Data listing ->
^^^^^^^^

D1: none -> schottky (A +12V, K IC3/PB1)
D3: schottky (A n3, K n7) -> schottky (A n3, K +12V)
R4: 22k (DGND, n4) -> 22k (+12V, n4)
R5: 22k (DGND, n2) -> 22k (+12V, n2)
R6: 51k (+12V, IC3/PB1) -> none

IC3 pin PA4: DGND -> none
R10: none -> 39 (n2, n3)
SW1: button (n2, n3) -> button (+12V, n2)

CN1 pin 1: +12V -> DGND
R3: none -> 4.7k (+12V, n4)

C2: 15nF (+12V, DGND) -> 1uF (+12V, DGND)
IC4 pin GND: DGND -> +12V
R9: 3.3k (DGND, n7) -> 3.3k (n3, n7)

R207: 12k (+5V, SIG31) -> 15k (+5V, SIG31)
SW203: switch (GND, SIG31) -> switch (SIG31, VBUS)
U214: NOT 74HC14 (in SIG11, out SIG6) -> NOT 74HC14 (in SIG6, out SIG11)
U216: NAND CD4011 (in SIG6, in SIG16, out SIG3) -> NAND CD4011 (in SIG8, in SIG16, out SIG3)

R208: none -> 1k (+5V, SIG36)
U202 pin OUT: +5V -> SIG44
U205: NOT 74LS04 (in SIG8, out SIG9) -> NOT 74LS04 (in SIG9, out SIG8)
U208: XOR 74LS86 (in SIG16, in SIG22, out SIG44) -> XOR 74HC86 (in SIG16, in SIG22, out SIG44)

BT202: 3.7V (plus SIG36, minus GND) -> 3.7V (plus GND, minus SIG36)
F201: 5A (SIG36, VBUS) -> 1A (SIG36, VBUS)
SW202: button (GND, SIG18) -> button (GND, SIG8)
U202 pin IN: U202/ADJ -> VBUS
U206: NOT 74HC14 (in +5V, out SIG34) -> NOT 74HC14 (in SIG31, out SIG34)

^^^^^^^^

What you need to do ->
Exactly the lines from the one containing "R207: 12k (+5V, SIG31) -> 15k (+5V, SIG31)" through the final line of the records must appear in your reply, and no others.

Exercise output ->
R207: 12k (+5V, SIG31) -> 15k (+5V, SIG31)
SW203: switch (GND, SIG31) -> switch (SIG31, VBUS)
U214: NOT 74HC14 (in SIG11, out SIG6) -> NOT 74HC14 (in SIG6, out SIG11)
U216: NAND CD4011 (in SIG6, in SIG16, out SIG3) -> NAND CD4011 (in SIG8, in SIG16, out SIG3)

R208: none -> 1k (+5V, SIG36)
U202 pin OUT: +5V -> SIG44
U205: NOT 74LS04 (in SIG8, out SIG9) -> NOT 74LS04 (in SIG9, out SIG8)
U208: XOR 74LS86 (in SIG16, in SIG22, out SIG44) -> XOR 74HC86 (in SIG16, in SIG22, out SIG44)

BT202: 3.7V (plus SIG36, minus GND) -> 3.7V (plus GND, minus SIG36)
F201: 5A (SIG36, VBUS) -> 1A (SIG36, VBUS)
SW202: button (GND, SIG18) -> button (GND, SIG8)
U202 pin IN: U202/ADJ -> VBUS
U206: NOT 74HC14 (in +5V, out SIG34) -> NOT 74HC14 (in SIG31, out SIG34)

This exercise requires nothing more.